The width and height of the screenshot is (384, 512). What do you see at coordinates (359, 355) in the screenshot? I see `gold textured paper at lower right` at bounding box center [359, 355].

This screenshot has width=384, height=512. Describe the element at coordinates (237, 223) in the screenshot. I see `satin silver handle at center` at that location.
++++++++++
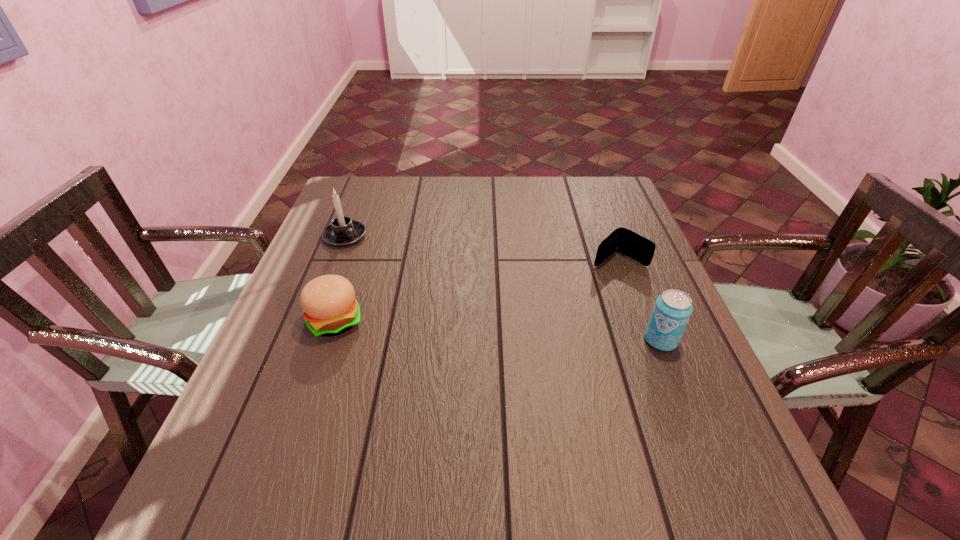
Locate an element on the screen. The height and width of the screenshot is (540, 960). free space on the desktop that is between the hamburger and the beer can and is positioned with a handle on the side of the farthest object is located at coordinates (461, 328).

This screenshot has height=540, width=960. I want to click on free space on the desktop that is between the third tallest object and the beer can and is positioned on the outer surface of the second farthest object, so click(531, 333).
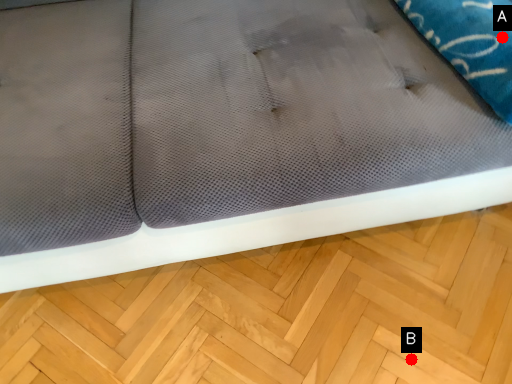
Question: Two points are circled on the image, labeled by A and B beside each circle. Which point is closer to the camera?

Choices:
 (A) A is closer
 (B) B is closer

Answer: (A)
++++++++++
§ TASK TO CARRY OUT
Starting with the line containing "Question: Two points" and continuing through the line containing "Answer: (A)", write those lines out again with "labeled" replaced by "marked" and nothing else changed.

§ THE ANSWER
Question: Two points are circled on the image, marked by A and B beside each circle. Which point is closer to the camera?

Choices:
 (A) A is closer
 (B) B is closer

Answer: (A)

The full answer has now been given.